The task calls for every entry to be printed word for word, without the images.

---- Data for this task

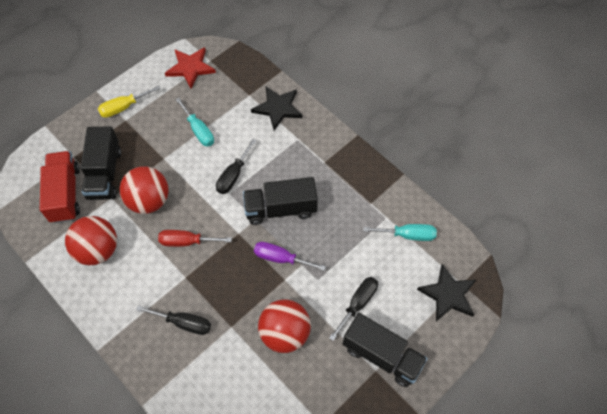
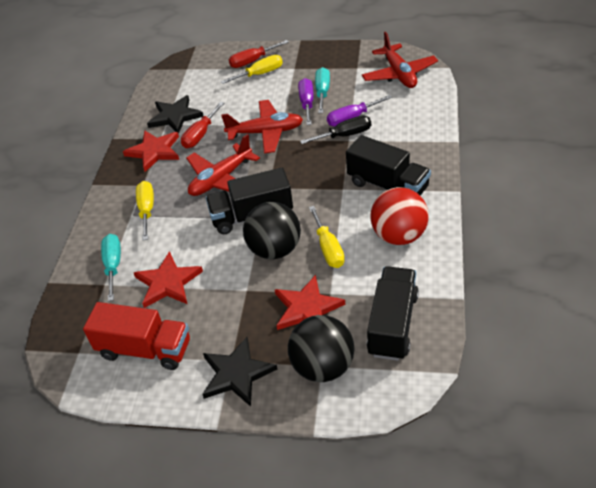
black ball: 0 -> 2
black screwdriver: 3 -> 1
purple screwdriver: 1 -> 2
red ball: 3 -> 1
red plane: 0 -> 3
red screwdriver: 1 -> 2
red star: 1 -> 3
yellow screwdriver: 1 -> 3

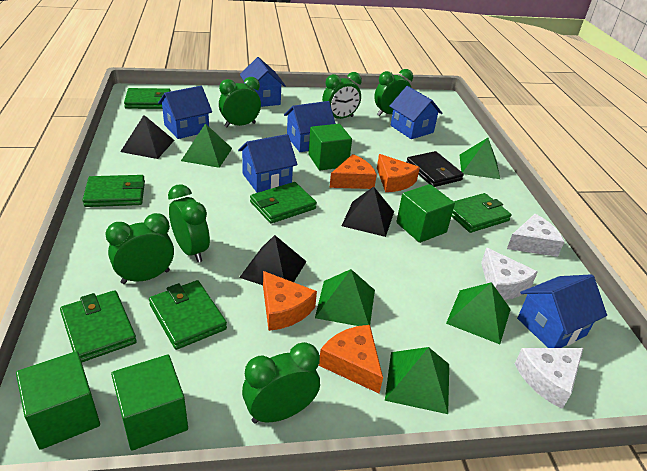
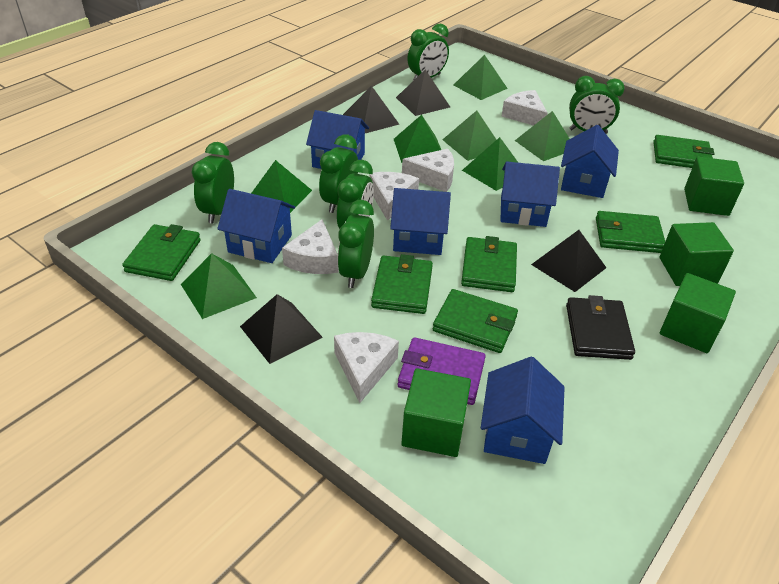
black pyramid: 3 -> 4
green pyramid: 5 -> 7
orange cheese: 4 -> 0
purple wallet: 0 -> 1
white cheese: 3 -> 5

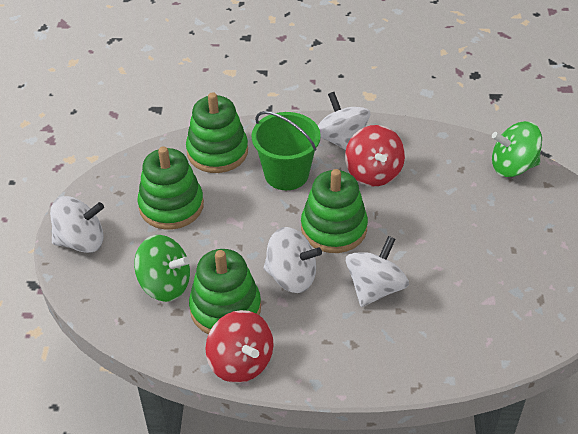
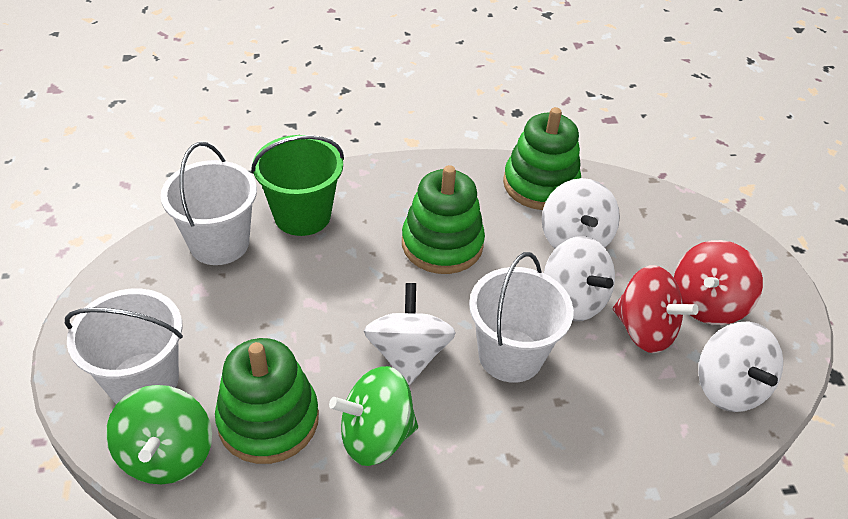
green stacking toy: 4 -> 3
white bucket: 0 -> 3

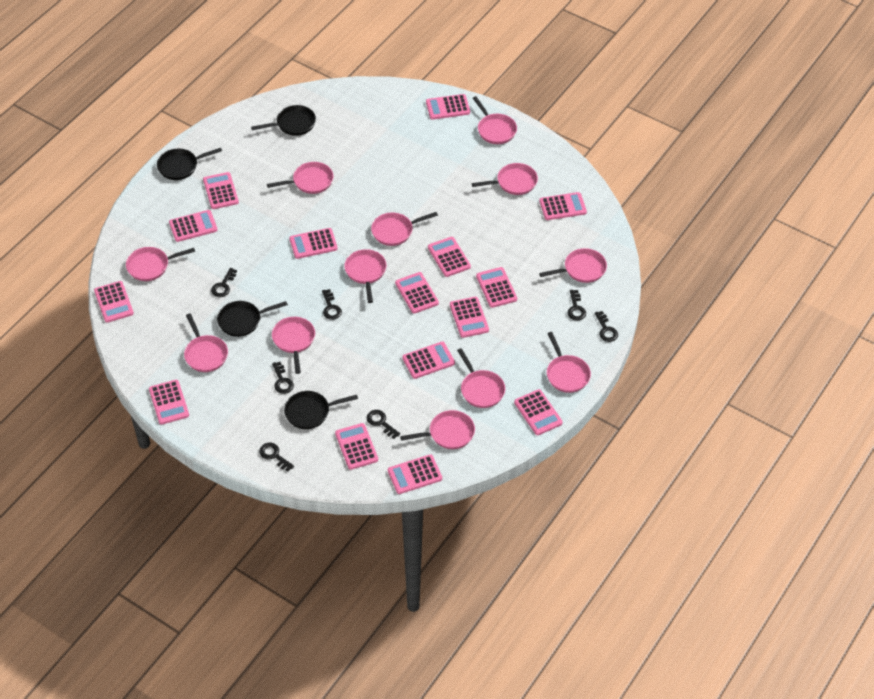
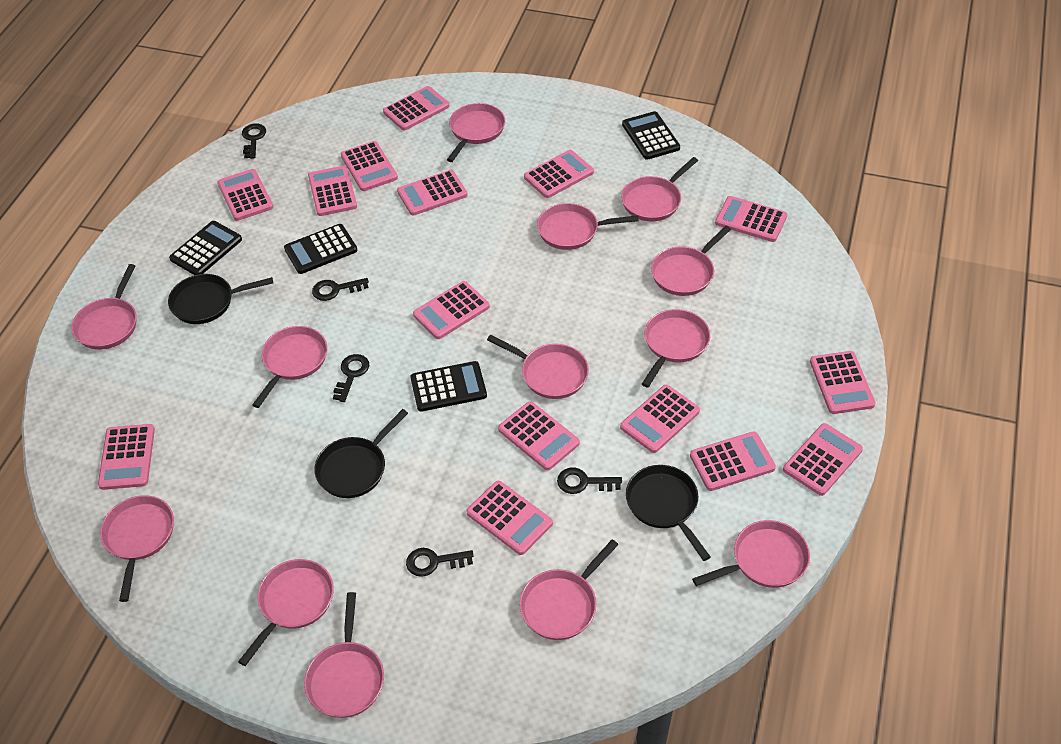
black calculator: 0 -> 4
black key: 7 -> 5
black pan: 4 -> 3
pink pan: 12 -> 13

--------

● Written reply:
black ball: 0 -> 2
black screwdriver: 3 -> 1
purple screwdriver: 1 -> 2
red ball: 3 -> 1
red plane: 0 -> 3
red screwdriver: 1 -> 2
red star: 1 -> 3
yellow screwdriver: 1 -> 3

black pyramid: 3 -> 4
green pyramid: 5 -> 7
orange cheese: 4 -> 0
purple wallet: 0 -> 1
white cheese: 3 -> 5

green stacking toy: 4 -> 3
white bucket: 0 -> 3

black calculator: 0 -> 4
black key: 7 -> 5
black pan: 4 -> 3
pink pan: 12 -> 13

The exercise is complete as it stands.